#### [PROBLEM TO WORK ON]
Please repeat each line below exactly, with no images in the copy.

#### [INFORMATION SUPPLIED]
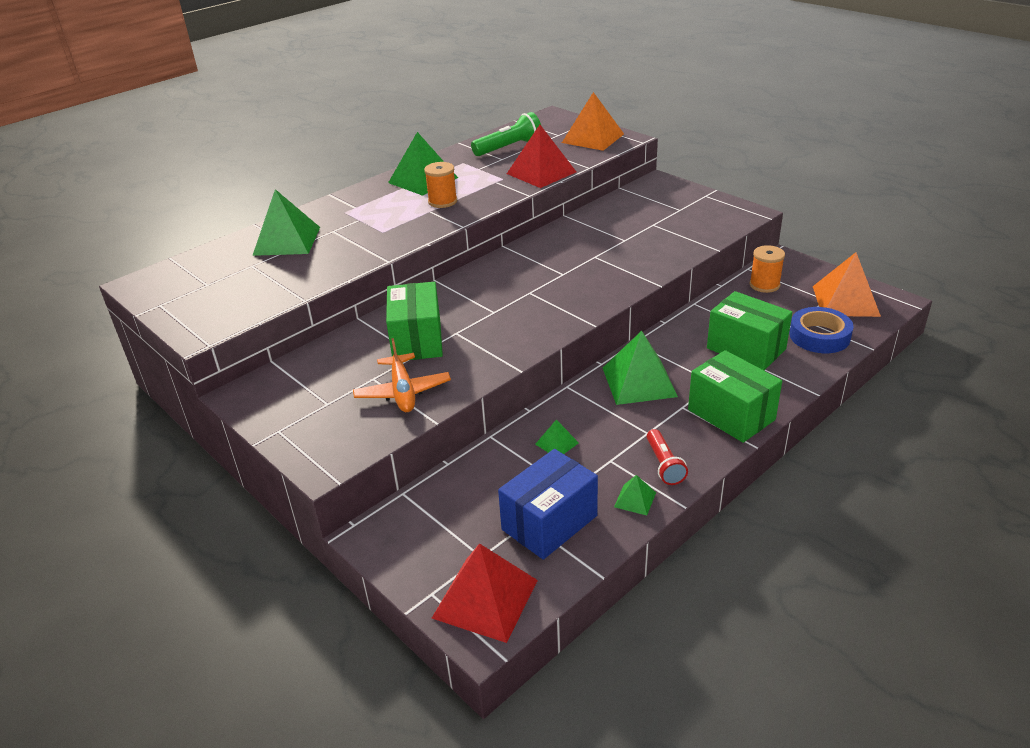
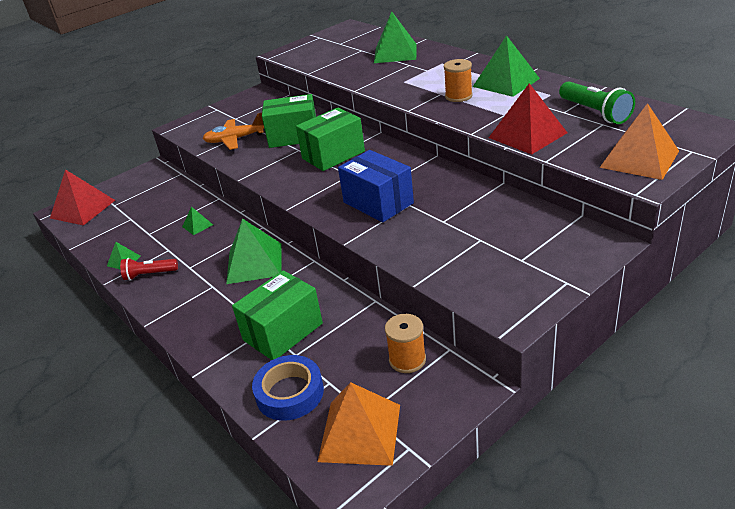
camera: 95 degrees right, 0 degrees up
blue box [498,449,598,560] -> blue box moved to [338,150,414,222]
green box [688,350,782,443] -> green box moved to [296,108,365,171]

#### [SOLUTION FOR THIS TASK]
camera: 95 degrees right, 0 degrees up
blue box [498,449,598,560] -> blue box moved to [338,150,414,222]
green box [688,350,782,443] -> green box moved to [296,108,365,171]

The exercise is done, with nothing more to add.